## Stored records
* * * * *
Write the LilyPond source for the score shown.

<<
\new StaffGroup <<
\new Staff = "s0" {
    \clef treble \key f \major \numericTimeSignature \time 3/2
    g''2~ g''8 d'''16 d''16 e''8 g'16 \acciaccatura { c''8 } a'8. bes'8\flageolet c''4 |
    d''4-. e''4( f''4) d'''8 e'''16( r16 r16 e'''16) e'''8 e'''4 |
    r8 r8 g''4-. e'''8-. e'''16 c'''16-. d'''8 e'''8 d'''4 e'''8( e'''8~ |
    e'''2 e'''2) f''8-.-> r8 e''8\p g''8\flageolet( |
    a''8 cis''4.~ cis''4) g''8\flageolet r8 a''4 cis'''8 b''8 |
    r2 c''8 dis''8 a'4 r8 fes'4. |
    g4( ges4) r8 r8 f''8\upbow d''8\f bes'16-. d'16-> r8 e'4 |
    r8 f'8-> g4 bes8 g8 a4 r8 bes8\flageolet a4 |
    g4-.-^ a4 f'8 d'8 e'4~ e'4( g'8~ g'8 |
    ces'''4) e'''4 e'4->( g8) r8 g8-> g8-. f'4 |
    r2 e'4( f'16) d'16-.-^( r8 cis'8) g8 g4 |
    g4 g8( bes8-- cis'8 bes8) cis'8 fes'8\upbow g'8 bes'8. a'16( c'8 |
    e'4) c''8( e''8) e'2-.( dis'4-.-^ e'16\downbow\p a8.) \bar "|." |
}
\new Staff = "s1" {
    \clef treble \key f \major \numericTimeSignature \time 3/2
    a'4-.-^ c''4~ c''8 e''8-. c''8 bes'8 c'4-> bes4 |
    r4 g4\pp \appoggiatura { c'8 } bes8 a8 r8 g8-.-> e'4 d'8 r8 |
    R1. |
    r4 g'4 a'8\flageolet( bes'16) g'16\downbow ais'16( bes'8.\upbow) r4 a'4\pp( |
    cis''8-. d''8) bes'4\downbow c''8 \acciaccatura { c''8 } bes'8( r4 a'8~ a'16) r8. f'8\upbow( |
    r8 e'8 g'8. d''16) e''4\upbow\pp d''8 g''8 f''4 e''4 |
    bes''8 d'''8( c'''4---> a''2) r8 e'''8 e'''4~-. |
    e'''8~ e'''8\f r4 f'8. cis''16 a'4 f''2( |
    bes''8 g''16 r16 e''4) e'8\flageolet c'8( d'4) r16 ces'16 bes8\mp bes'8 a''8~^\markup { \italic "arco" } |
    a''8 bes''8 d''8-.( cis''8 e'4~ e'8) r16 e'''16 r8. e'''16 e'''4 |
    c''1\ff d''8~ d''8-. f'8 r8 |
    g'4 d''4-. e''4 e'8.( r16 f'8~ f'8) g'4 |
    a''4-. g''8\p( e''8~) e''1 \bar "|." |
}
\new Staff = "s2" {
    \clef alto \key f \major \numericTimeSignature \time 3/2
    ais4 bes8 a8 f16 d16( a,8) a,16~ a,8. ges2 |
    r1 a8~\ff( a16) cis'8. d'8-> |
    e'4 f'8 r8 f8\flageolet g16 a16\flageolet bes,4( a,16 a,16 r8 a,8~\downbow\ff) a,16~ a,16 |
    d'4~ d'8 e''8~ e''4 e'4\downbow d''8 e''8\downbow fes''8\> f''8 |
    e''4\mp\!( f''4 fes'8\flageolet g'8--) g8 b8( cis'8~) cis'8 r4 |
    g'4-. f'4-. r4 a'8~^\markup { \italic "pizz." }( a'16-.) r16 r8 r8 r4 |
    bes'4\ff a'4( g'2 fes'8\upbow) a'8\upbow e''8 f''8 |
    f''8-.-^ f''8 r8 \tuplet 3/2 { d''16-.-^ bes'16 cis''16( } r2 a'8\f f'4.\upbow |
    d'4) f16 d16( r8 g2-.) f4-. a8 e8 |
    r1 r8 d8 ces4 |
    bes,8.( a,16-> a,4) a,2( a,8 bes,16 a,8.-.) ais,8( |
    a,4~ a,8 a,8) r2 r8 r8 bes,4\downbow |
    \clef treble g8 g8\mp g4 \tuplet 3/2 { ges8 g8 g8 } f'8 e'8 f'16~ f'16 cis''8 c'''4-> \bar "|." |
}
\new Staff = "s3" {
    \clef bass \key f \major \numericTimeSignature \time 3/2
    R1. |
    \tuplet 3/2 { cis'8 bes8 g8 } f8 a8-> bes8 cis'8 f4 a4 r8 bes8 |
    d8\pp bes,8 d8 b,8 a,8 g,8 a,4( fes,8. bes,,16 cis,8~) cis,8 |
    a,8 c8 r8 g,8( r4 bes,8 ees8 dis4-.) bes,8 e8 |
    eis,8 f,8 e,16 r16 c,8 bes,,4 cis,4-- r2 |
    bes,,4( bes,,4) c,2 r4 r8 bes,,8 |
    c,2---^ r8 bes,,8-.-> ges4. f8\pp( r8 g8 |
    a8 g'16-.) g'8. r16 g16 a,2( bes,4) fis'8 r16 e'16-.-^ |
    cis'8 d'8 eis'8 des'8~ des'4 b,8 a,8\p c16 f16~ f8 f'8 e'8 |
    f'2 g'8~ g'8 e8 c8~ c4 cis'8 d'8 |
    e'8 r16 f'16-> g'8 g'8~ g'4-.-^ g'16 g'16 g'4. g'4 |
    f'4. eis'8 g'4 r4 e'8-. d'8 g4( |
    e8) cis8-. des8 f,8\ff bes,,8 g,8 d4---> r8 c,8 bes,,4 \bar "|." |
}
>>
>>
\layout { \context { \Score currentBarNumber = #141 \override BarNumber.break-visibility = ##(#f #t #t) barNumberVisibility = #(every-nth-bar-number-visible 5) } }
* * * * *
## Directive
Extract each line of the rows above that contains the string "major".

## Exercise output
    \clef treble \key f \major \numericTimeSignature \time 3/2
    \clef treble \key f \major \numericTimeSignature \time 3/2
    \clef alto \key f \major \numericTimeSignature \time 3/2
    \clef bass \key f \major \numericTimeSignature \time 3/2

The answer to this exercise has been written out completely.